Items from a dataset
········

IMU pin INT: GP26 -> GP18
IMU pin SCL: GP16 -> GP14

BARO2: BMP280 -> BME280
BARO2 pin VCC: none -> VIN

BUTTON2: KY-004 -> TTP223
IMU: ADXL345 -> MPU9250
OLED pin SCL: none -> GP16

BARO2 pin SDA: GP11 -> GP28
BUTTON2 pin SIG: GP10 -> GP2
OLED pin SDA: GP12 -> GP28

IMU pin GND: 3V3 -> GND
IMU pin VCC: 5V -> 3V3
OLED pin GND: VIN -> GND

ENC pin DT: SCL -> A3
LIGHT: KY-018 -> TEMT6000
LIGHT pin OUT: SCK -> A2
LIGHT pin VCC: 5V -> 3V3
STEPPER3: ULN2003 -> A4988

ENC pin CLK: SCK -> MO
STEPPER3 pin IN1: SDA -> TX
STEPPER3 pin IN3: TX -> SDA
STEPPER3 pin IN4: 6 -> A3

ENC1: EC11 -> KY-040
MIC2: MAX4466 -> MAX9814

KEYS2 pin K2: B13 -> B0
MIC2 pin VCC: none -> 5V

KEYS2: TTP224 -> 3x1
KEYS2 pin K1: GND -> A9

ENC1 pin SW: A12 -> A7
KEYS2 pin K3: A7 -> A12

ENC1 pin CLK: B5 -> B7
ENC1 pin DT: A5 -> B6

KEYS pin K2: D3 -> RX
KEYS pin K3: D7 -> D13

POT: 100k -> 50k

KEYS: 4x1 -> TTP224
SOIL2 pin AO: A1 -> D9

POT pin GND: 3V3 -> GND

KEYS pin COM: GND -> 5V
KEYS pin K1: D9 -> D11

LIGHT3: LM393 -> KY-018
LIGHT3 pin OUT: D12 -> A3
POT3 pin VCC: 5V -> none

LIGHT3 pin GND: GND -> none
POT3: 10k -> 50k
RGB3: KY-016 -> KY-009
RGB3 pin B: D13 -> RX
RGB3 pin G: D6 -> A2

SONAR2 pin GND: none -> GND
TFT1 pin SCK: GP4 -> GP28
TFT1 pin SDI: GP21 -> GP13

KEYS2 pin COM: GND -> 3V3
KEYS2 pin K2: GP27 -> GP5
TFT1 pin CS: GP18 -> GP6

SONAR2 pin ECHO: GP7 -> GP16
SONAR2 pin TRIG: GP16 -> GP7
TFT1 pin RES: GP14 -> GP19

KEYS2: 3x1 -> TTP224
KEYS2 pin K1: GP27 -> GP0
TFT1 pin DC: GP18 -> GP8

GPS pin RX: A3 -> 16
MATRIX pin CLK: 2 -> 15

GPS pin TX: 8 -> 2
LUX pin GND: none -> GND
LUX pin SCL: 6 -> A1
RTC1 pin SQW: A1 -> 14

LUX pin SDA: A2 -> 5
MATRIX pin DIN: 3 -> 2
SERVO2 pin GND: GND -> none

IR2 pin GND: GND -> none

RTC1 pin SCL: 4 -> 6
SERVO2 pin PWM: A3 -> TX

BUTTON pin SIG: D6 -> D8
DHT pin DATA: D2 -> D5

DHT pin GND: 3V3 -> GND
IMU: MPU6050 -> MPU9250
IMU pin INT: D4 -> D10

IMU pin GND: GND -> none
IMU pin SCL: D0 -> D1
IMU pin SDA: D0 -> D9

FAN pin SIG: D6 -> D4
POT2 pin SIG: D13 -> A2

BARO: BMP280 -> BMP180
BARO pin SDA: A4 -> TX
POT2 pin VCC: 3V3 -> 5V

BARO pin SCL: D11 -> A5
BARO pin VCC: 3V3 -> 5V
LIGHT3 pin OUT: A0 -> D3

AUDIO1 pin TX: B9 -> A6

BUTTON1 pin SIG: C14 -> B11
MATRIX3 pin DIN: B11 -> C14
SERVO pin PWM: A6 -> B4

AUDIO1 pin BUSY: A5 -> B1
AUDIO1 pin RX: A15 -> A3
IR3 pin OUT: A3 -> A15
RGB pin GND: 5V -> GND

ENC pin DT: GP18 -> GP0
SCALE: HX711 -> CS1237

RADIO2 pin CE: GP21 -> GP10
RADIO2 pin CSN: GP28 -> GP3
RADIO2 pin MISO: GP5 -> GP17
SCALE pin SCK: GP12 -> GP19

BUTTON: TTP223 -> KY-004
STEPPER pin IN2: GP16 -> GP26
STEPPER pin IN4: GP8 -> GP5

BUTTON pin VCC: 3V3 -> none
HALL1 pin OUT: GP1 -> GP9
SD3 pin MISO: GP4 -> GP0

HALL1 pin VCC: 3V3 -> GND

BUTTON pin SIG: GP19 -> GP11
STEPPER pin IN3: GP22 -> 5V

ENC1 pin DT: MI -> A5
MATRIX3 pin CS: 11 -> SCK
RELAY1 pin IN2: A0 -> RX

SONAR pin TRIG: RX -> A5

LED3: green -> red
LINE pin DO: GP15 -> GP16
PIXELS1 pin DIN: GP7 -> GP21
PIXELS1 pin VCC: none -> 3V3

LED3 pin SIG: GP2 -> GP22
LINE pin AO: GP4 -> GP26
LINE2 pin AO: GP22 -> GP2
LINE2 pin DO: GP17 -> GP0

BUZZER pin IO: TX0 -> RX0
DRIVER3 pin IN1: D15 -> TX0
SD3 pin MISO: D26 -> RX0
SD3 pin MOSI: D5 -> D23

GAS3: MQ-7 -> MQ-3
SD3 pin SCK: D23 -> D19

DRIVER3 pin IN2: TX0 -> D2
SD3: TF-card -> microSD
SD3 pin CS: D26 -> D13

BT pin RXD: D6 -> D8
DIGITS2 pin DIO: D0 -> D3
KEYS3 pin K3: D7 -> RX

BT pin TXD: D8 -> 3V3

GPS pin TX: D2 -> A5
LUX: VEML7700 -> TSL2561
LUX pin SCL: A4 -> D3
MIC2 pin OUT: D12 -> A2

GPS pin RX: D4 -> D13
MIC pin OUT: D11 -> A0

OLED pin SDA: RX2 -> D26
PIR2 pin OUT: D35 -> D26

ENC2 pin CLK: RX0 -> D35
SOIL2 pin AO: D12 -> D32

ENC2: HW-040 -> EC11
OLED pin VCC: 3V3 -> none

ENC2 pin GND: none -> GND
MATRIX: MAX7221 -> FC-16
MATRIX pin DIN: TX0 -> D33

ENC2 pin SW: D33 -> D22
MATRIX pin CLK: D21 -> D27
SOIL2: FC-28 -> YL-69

········

### THE TASK
Here the output must be the lines above from the line with "STEPPER3: ULN2003 -> A4988" to the line with "KEYS2 pin K3: A7 -> A12", both included, duplicated word for word and nothing else.

### TASK ANSWER
STEPPER3: ULN2003 -> A4988

ENC pin CLK: SCK -> MO
STEPPER3 pin IN1: SDA -> TX
STEPPER3 pin IN3: TX -> SDA
STEPPER3 pin IN4: 6 -> A3

ENC1: EC11 -> KY-040
MIC2: MAX4466 -> MAX9814

KEYS2 pin K2: B13 -> B0
MIC2 pin VCC: none -> 5V

KEYS2: TTP224 -> 3x1
KEYS2 pin K1: GND -> A9

ENC1 pin SW: A12 -> A7
KEYS2 pin K3: A7 -> A12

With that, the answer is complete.